● Your task
Give again, exactly as written, the lines of the records below from the line with "[84, 118, 141, 190]" to the line with "[268, 258, 374, 350]". Both end lines count; pictures do not.

Stored data
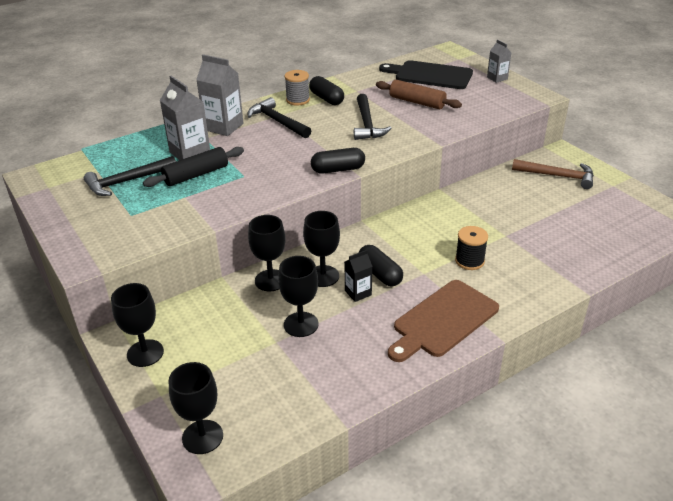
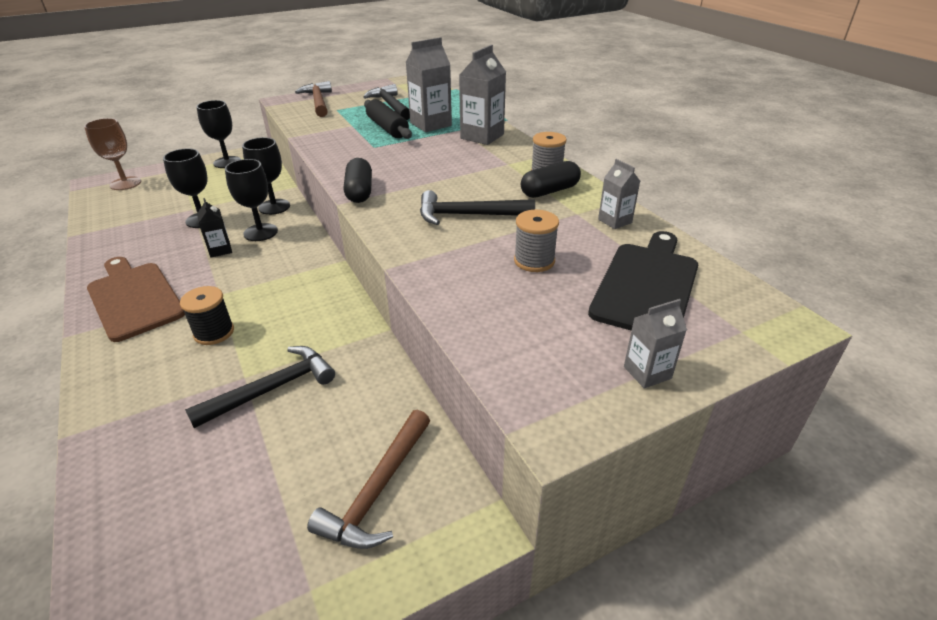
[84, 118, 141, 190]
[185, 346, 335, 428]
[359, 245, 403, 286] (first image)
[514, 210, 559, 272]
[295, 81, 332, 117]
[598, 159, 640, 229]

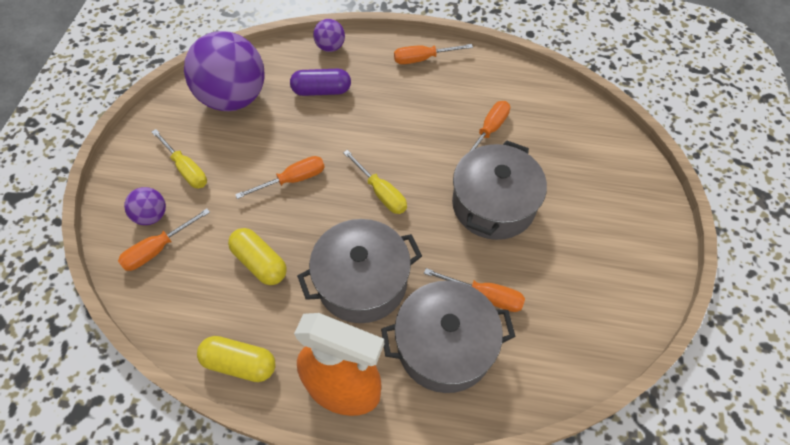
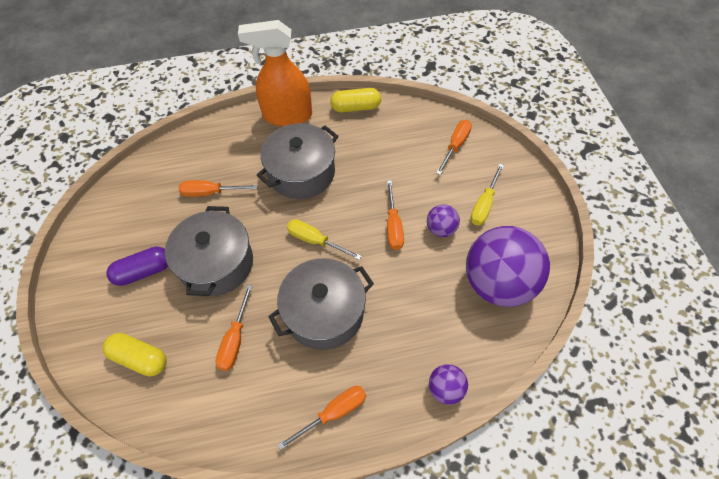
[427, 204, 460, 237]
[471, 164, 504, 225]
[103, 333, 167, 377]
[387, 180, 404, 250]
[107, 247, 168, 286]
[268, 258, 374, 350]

==

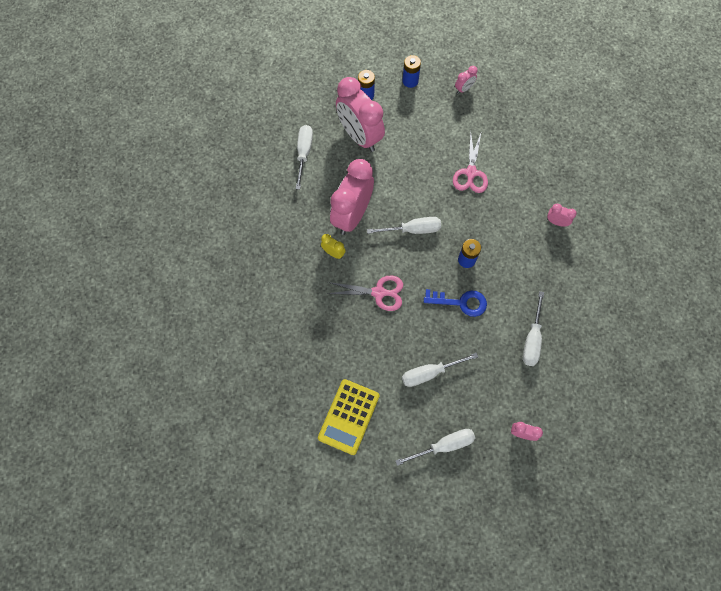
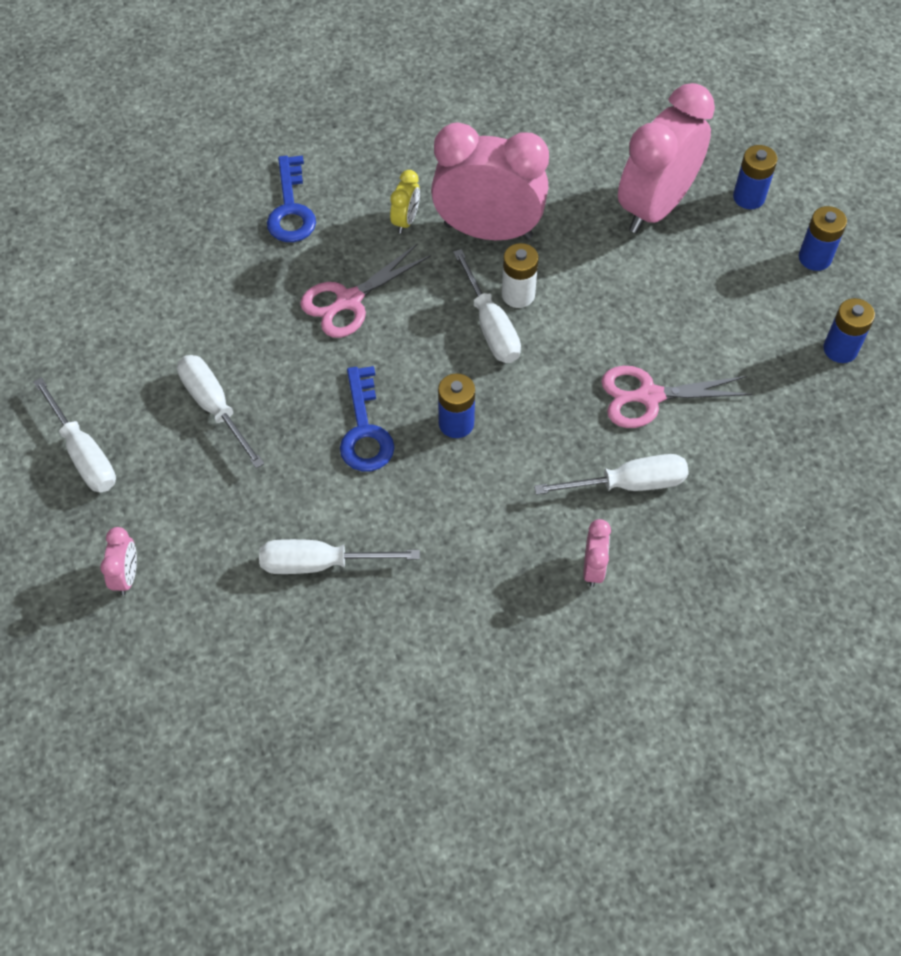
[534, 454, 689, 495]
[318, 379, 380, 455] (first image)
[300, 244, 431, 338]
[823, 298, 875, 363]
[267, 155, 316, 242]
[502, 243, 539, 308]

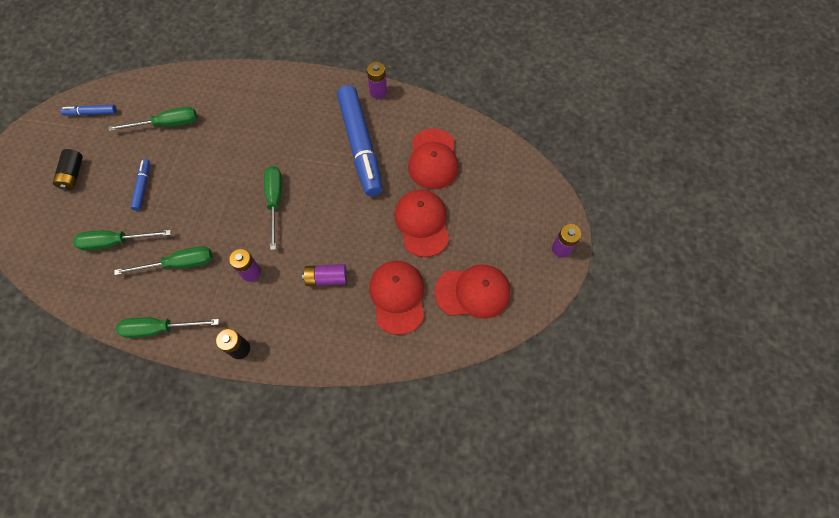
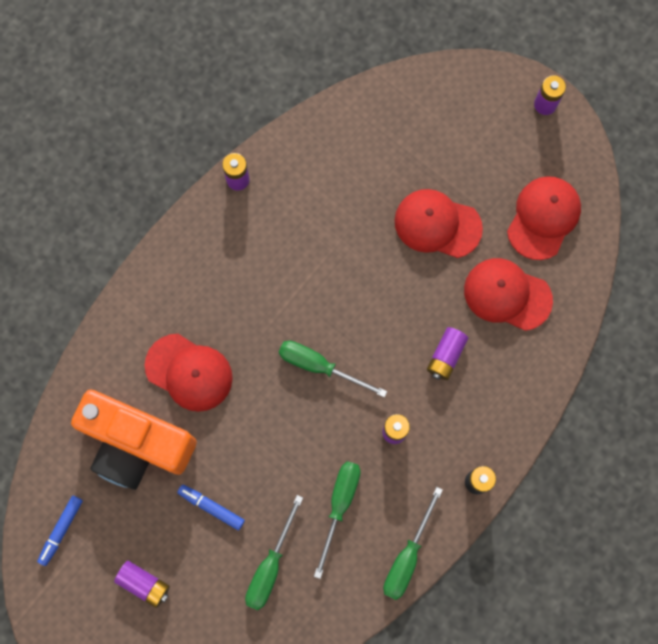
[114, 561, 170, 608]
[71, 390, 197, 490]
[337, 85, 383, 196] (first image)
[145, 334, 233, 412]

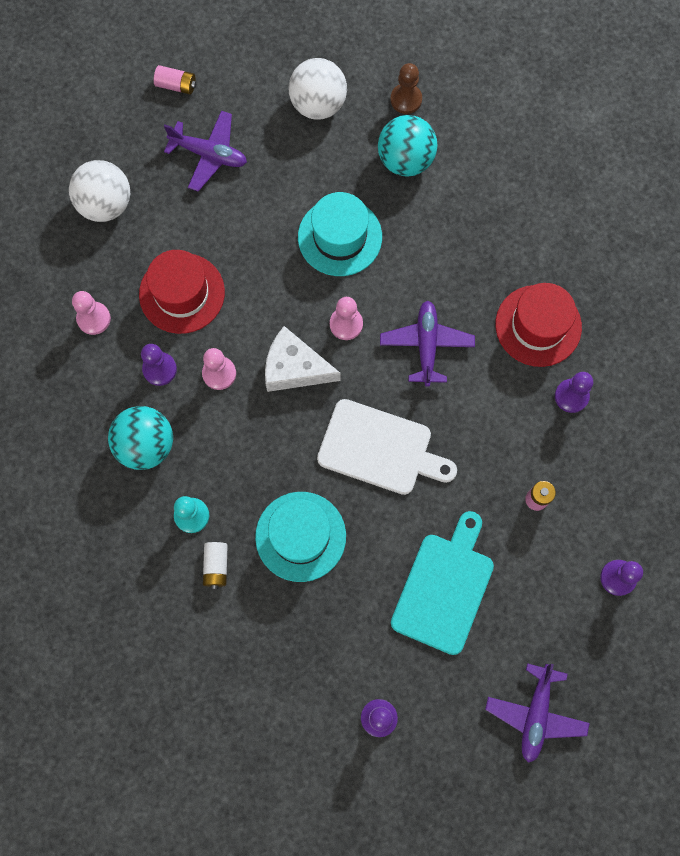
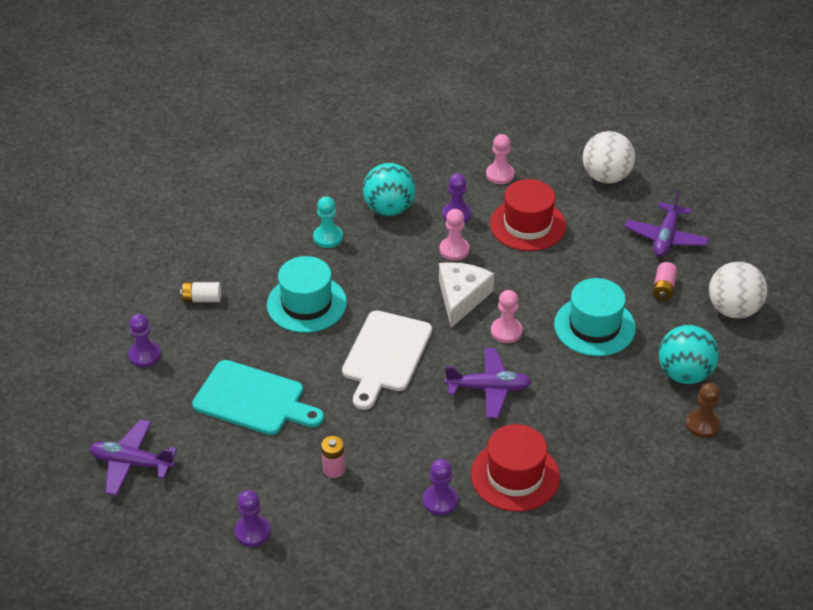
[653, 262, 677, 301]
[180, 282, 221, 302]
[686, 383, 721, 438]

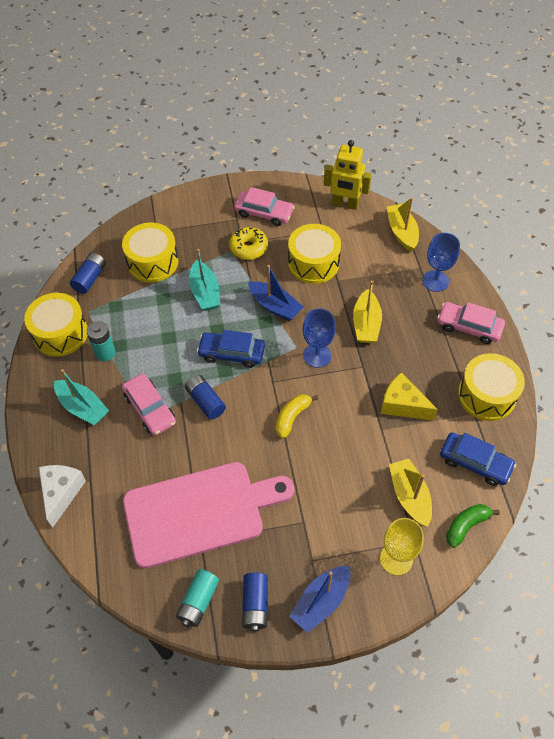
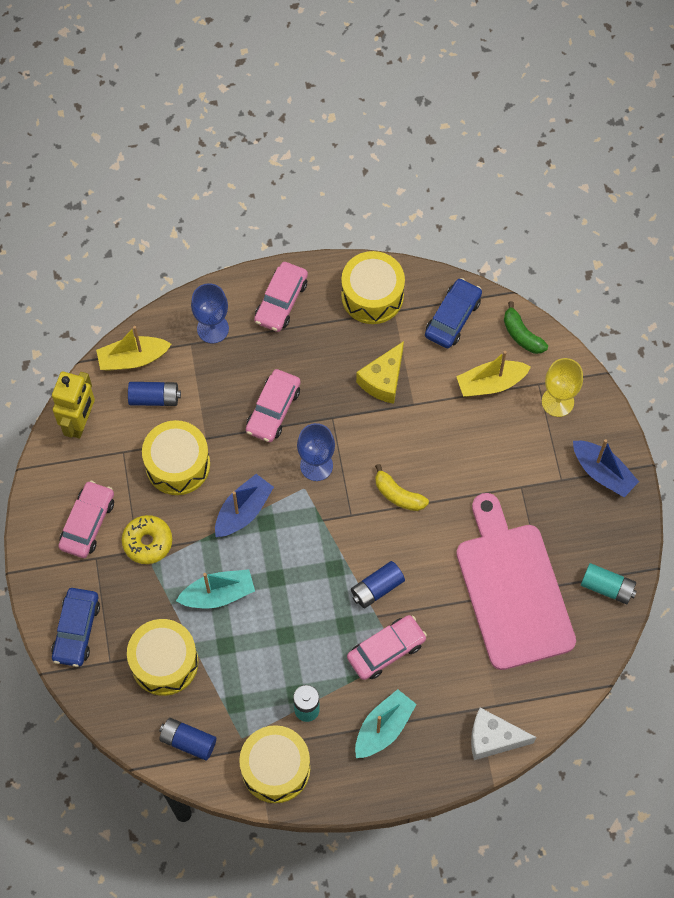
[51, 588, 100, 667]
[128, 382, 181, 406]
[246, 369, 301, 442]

● Response box
[84, 118, 141, 190]
[185, 346, 335, 428]
[359, 245, 403, 286] (first image)
[514, 210, 559, 272]
[295, 81, 332, 117]
[598, 159, 640, 229]

[427, 204, 460, 237]
[471, 164, 504, 225]
[103, 333, 167, 377]
[387, 180, 404, 250]
[107, 247, 168, 286]
[268, 258, 374, 350]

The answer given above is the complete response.